THE TASK:
Please give back word for word the lines of the material below between the line containing "(379, 122) = (92, 219): blue" and the line containing "(765, 377) = (498, 83): blue", inclusive.

DATA FOR ANALYSIS:

****************

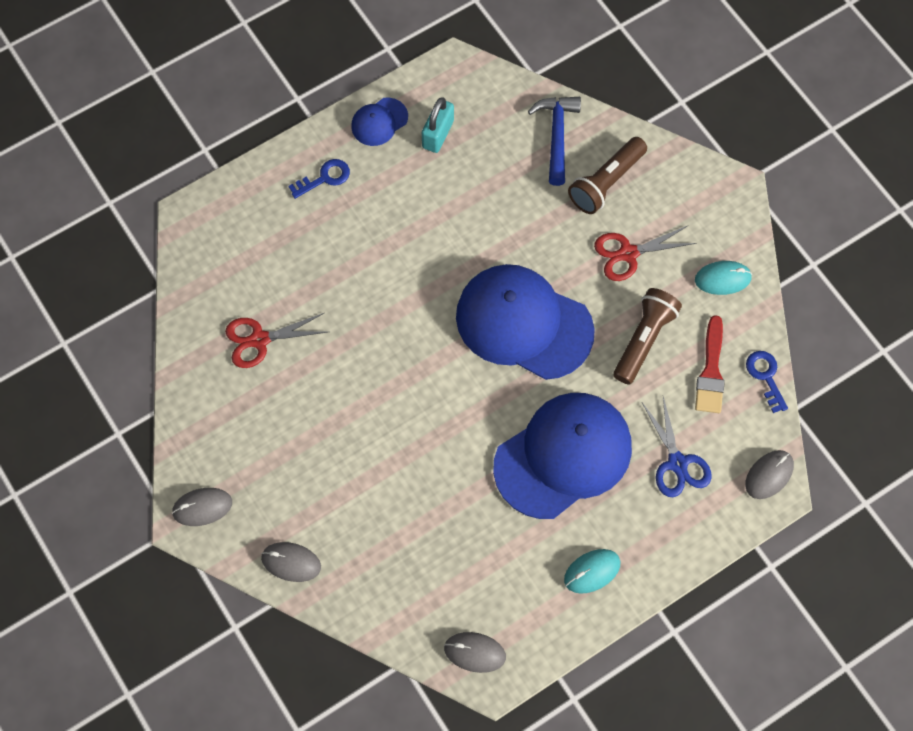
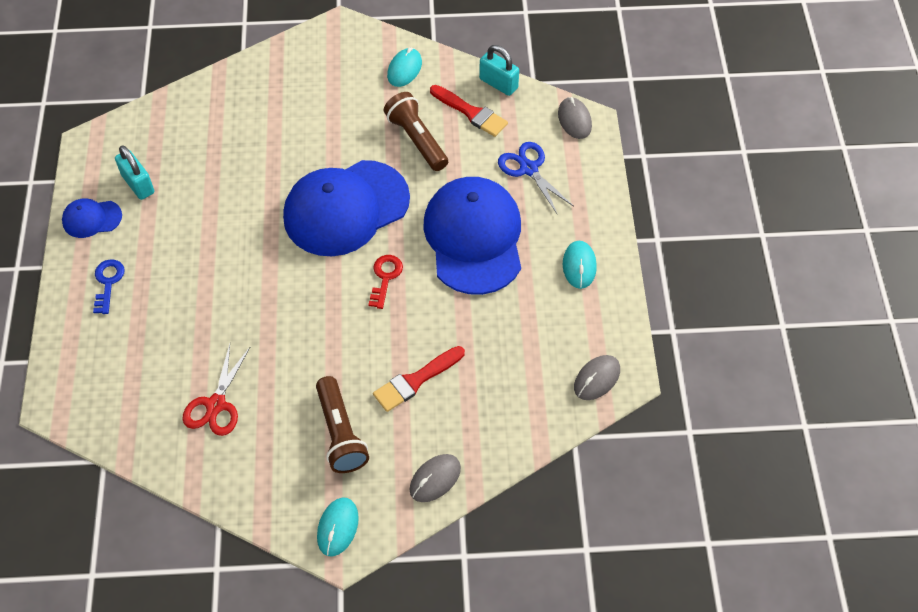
camera: 60 degrees left, 10 degrees down
(202, 507) = (338, 527): grey mouse -> turquoise mouse
(378, 491) = (415, 381): none -> red brush
(379, 122) = (92, 219): blue cap -> blue cap turned 90 degrees clockwise
(469, 402) = (385, 277): none -> red key
(556, 136) = (207, 109): blue hammer -> none
(606, 182) = (271, 98): brown flashlight -> brown flashlight (340, 433)
(628, 254) = (340, 114): red scissors -> none
(677, 463) = (528, 169): blue scissors -> blue scissors turned 135 degrees counterclockwise
(765, 377) = (498, 83): blue key -> turquoise padlock

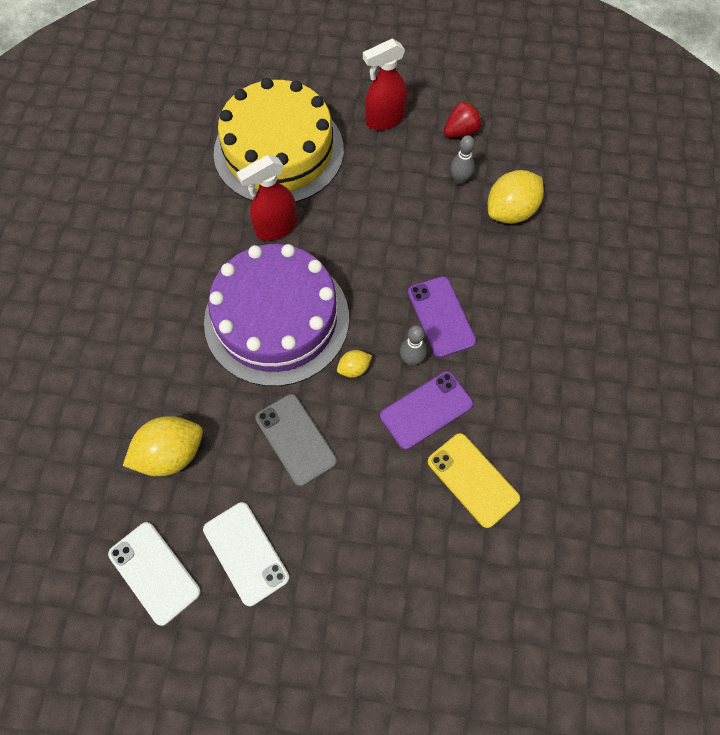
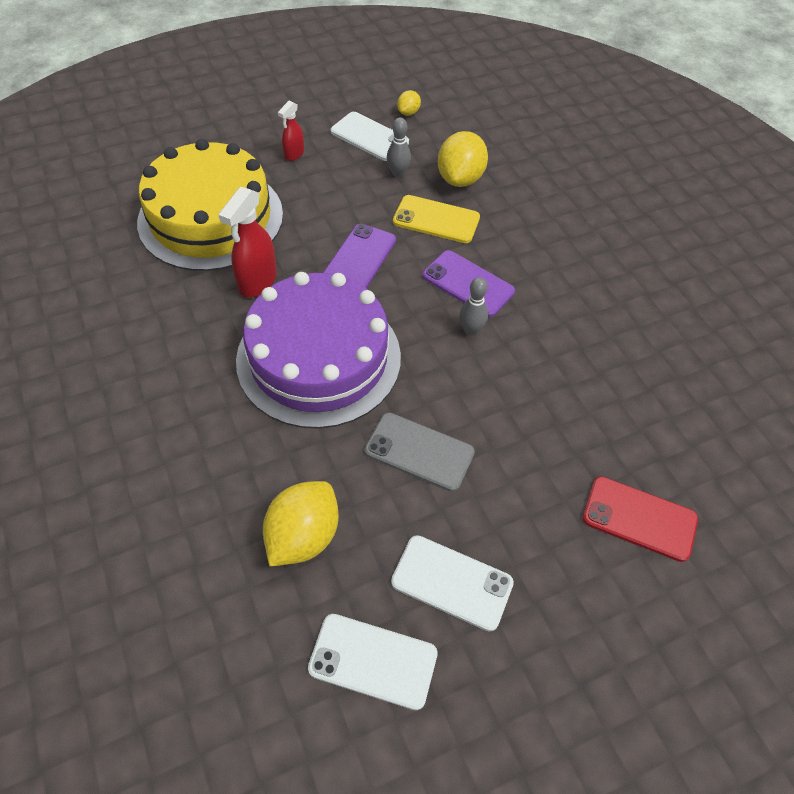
camera: 35 degrees left, 10 degrees down
(354, 369) = (425, 363): yellow lemon -> yellow lemon (408, 112)
(384, 120) = (294, 154): red spray bottle -> red spray bottle, size x0.58
(422, 596) = (639, 518): none -> red phone
(426, 410) = (516, 363): purple phone -> purple phone (359, 258)
(461, 131) = (369, 137): red strawberry -> white phone
(473, 480) = (600, 398): yellow phone -> yellow phone (436, 220)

****************

WRITTEN RESPONSE:
(379, 122) = (92, 219): blue cap -> blue cap turned 90 degrees clockwise
(469, 402) = (385, 277): none -> red key
(556, 136) = (207, 109): blue hammer -> none
(606, 182) = (271, 98): brown flashlight -> brown flashlight (340, 433)
(628, 254) = (340, 114): red scissors -> none
(677, 463) = (528, 169): blue scissors -> blue scissors turned 135 degrees counterclockwise
(765, 377) = (498, 83): blue key -> turquoise padlock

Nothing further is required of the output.